**AIM OF THE EXERCISE**. Print all the data that follows exactly, images excluded.

[Data records]
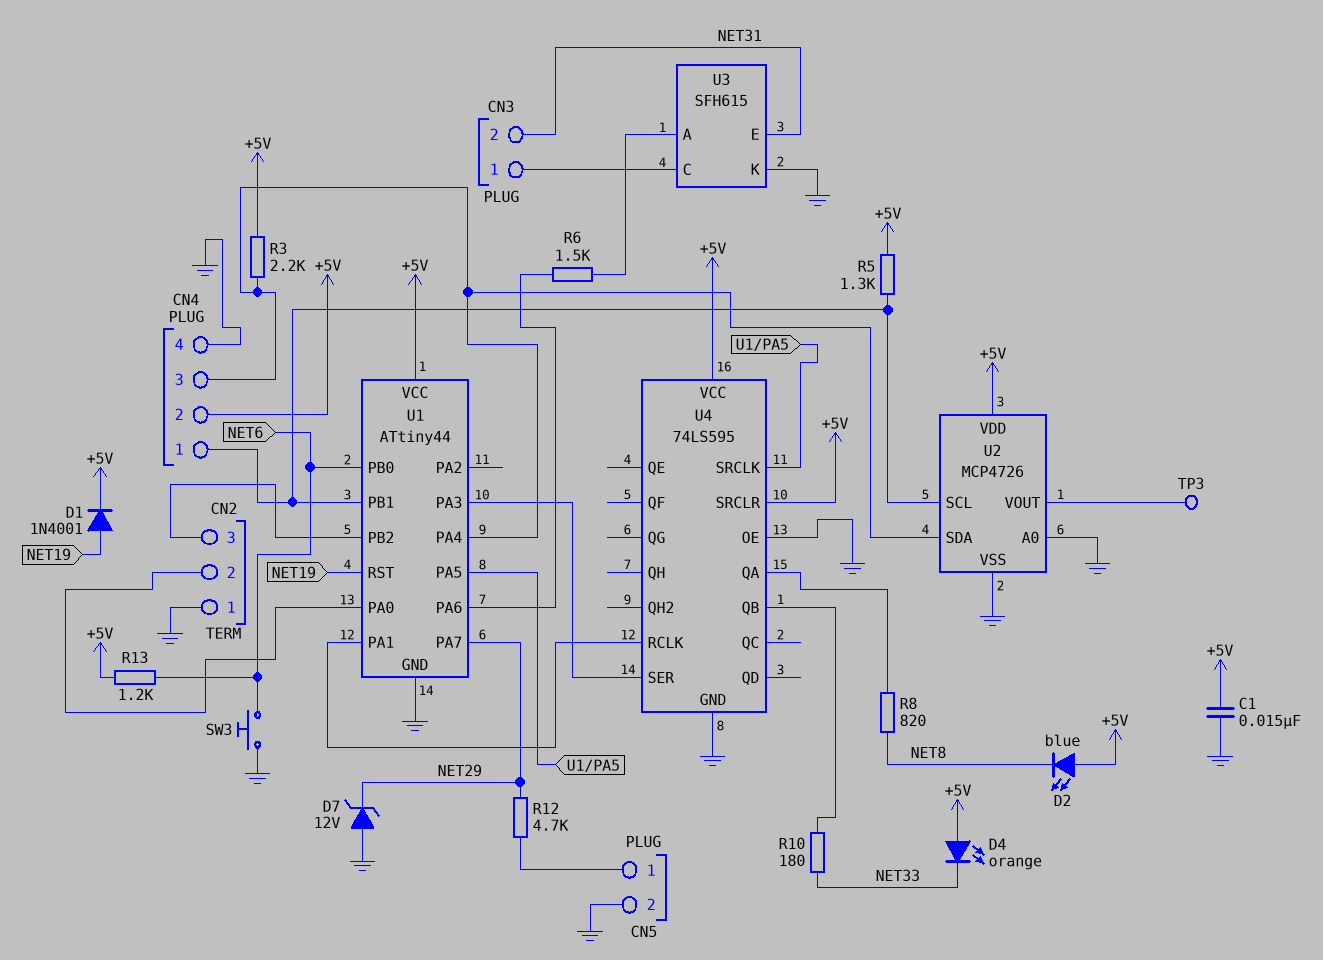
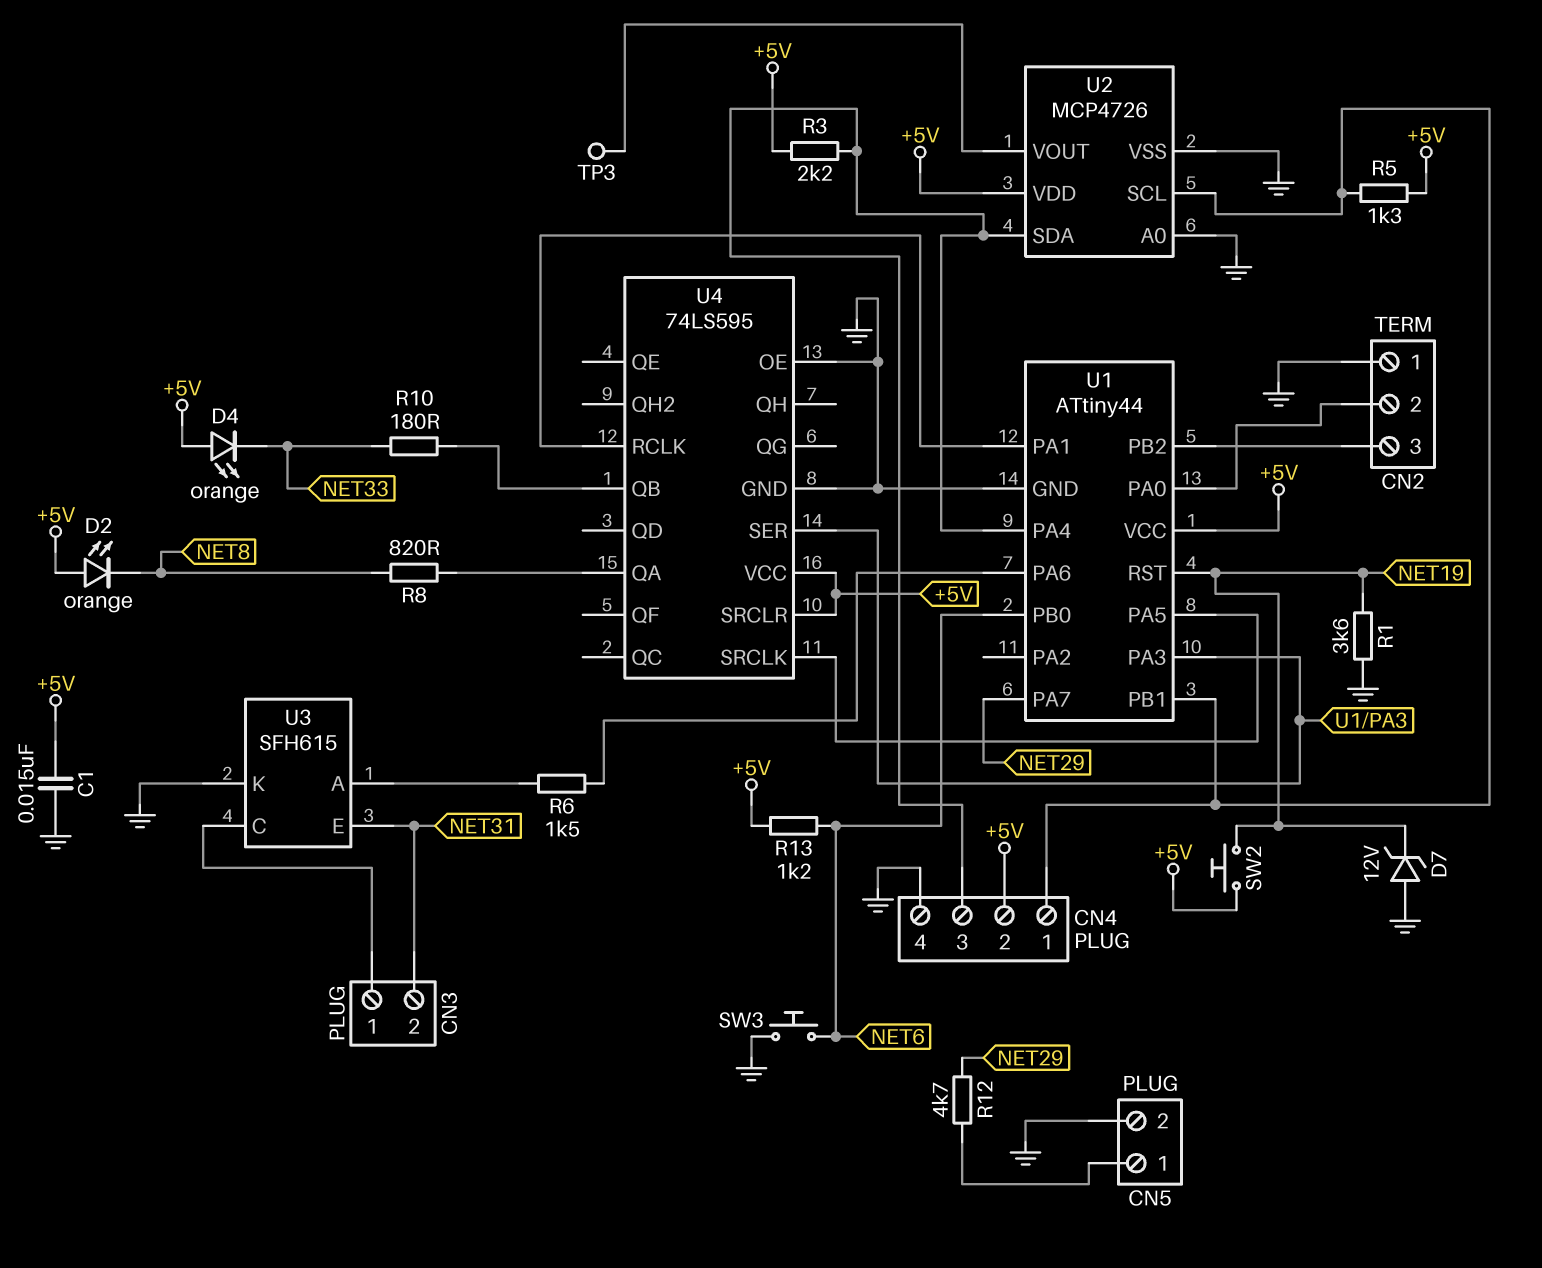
D1: diode 1N4001 (A NET19, K +5V) -> none
D2: LED blue (A +5V, K NET8) -> LED orange (A +5V, K NET8)
D7: zener 12V (A GND, K NET29) -> zener 12V (A GND, K NET19)
R1: none -> 3.6k (GND, NET19)
SW2: none -> button (+5V, NET19)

**RESULT OF THE TASK**.
D1: diode 1N4001 (A NET19, K +5V) -> none
D2: LED blue (A +5V, K NET8) -> LED orange (A +5V, K NET8)
D7: zener 12V (A GND, K NET29) -> zener 12V (A GND, K NET19)
R1: none -> 3.6k (GND, NET19)
SW2: none -> button (+5V, NET19)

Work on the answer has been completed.